Records supplied:

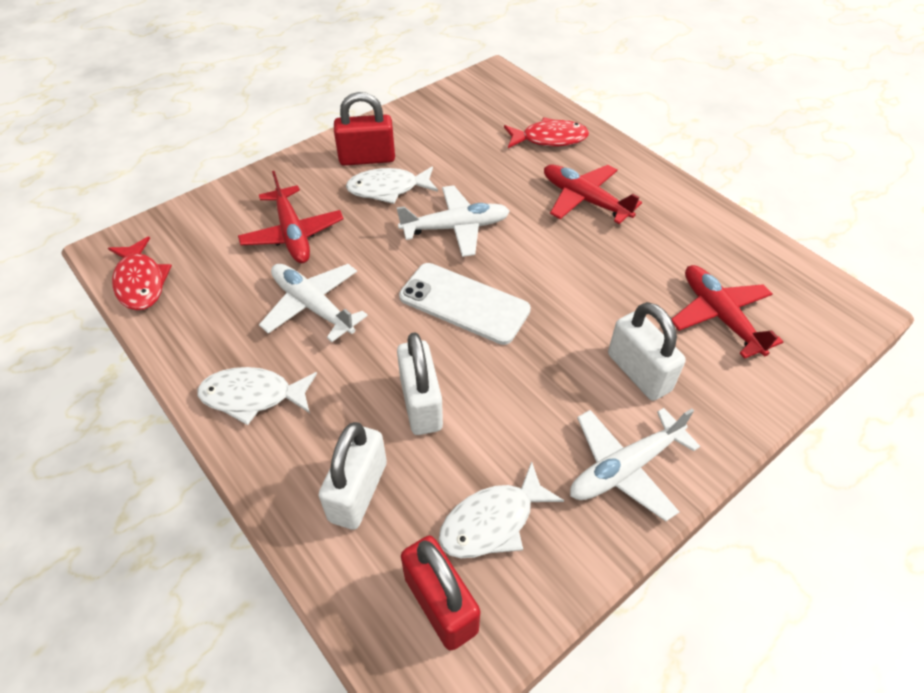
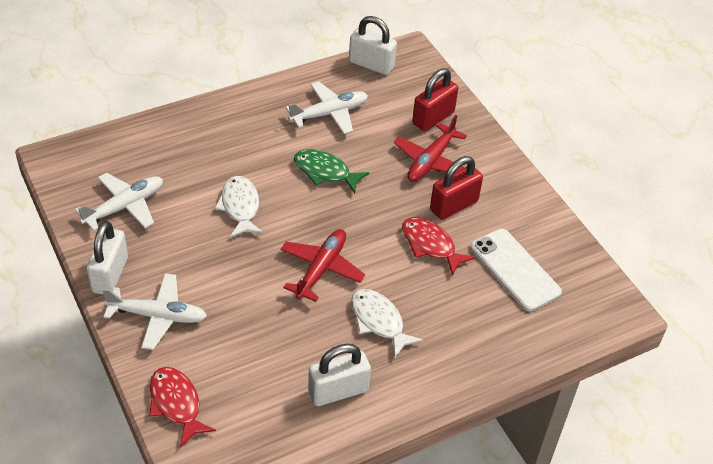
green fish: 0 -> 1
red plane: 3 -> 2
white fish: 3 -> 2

---

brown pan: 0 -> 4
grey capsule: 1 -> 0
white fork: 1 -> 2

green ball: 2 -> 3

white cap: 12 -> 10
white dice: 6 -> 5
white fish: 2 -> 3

...

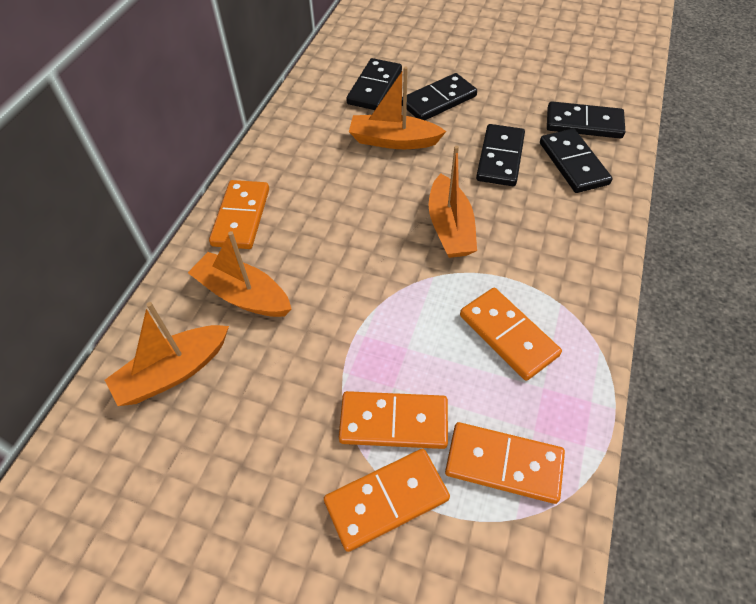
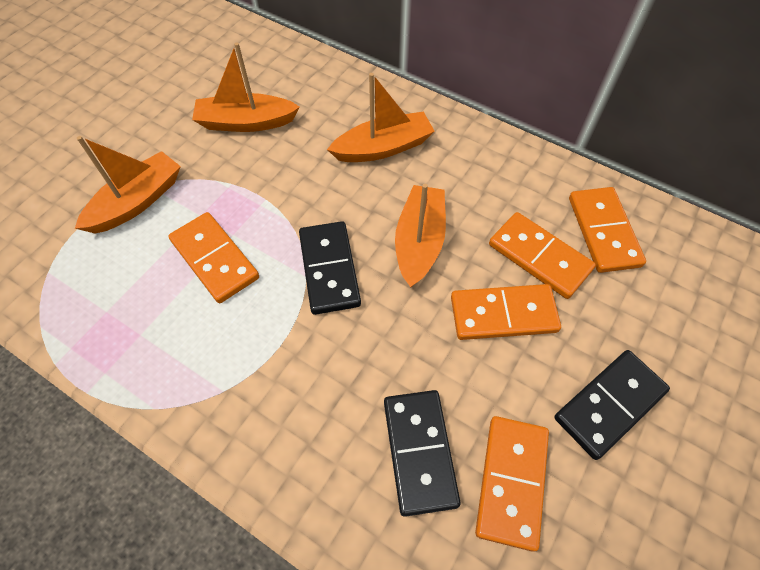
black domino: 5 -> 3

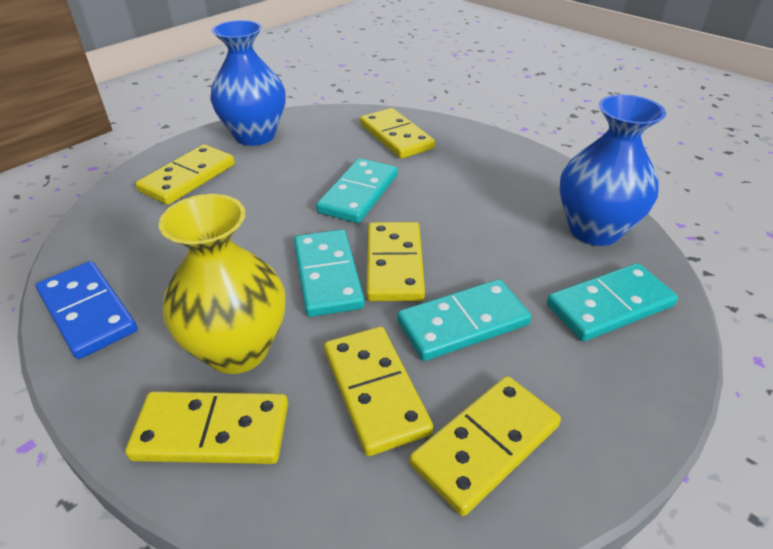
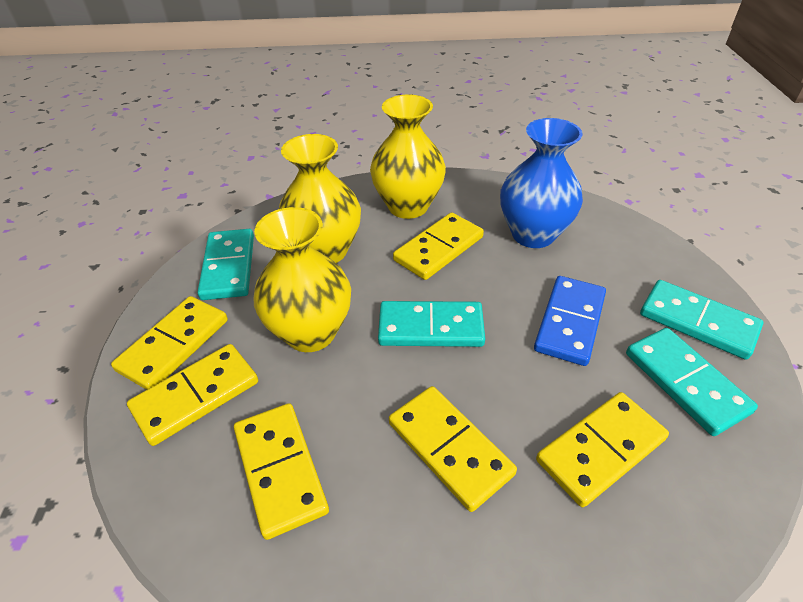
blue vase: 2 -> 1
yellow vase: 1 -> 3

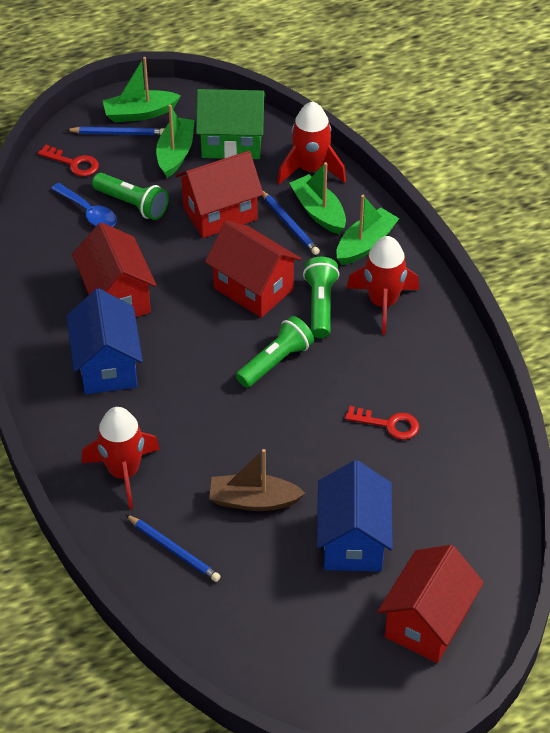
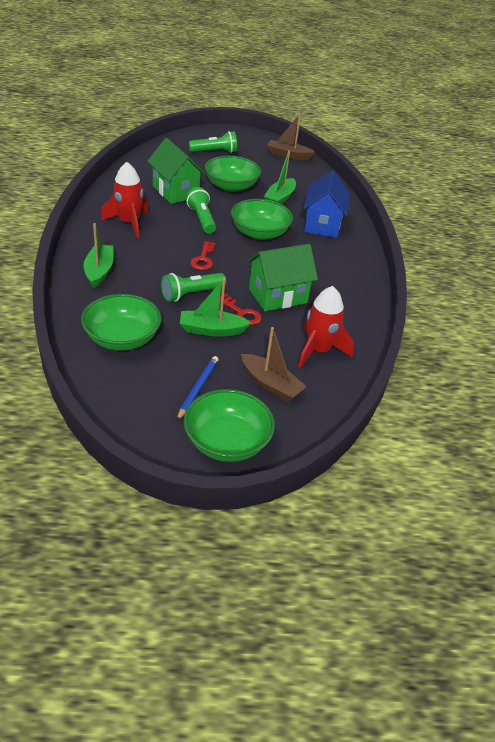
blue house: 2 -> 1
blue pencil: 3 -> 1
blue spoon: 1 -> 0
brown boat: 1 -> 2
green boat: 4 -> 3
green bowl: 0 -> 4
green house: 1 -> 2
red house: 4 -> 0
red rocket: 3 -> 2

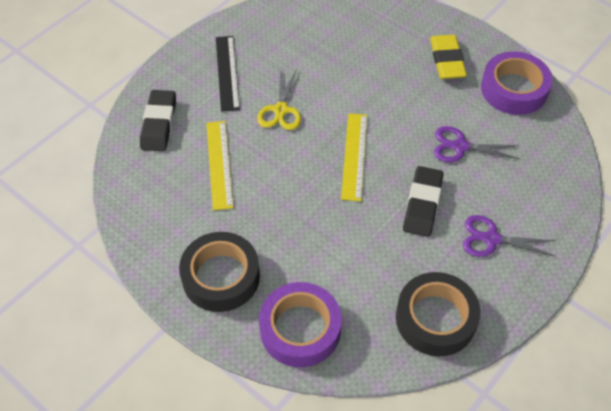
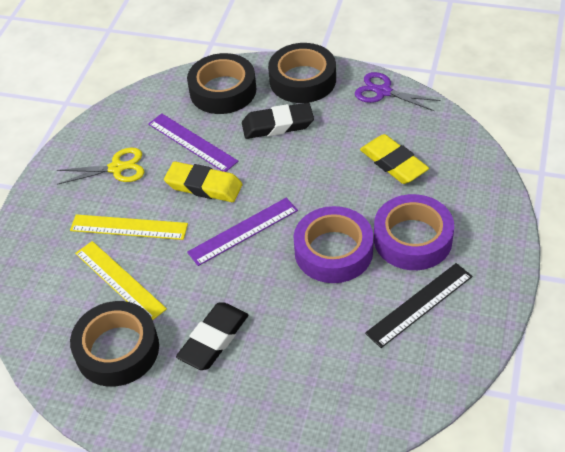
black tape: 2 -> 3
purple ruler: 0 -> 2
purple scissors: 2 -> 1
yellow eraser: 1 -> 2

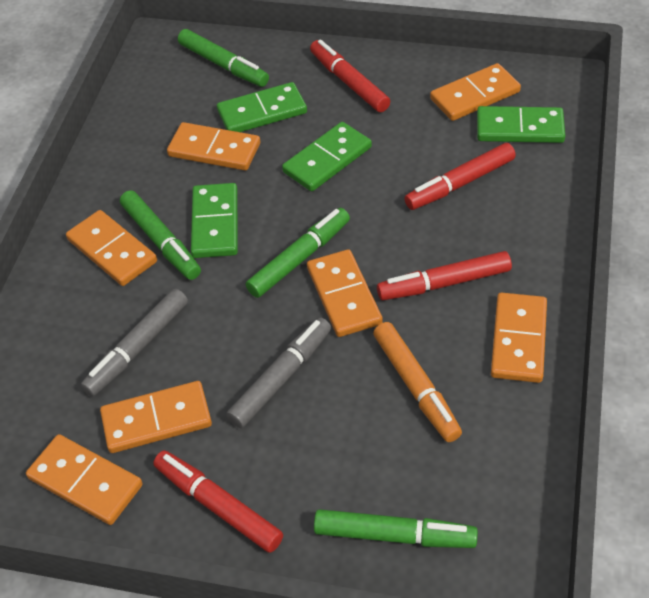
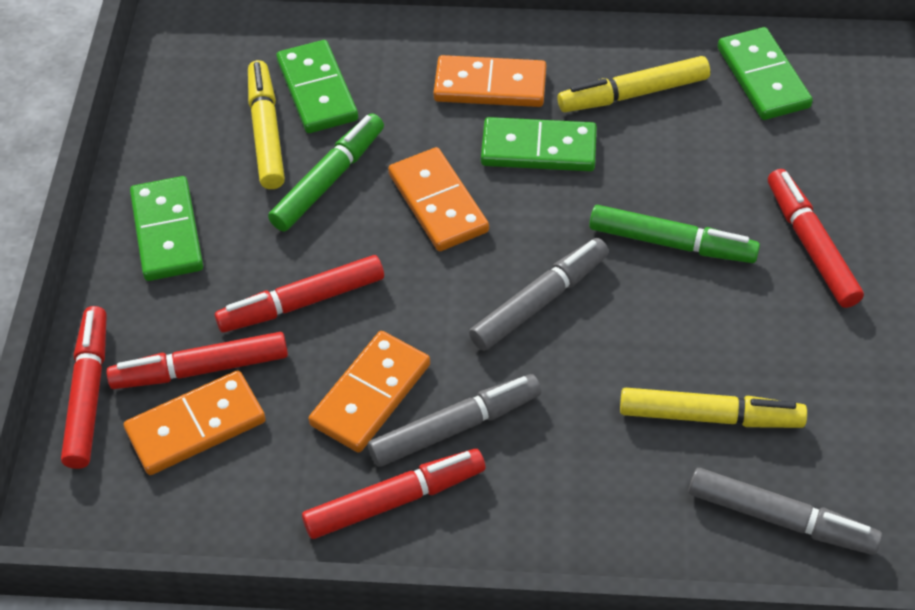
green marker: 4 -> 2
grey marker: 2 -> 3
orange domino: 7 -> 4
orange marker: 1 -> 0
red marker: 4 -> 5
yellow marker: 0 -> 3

How to complete this task: From the data above, output exactly the lines between the one containing "grey marker: 2 -> 3" and the one containing "yellow marker: 0 -> 3", counting both of them.

Problem solution:
grey marker: 2 -> 3
orange domino: 7 -> 4
orange marker: 1 -> 0
red marker: 4 -> 5
yellow marker: 0 -> 3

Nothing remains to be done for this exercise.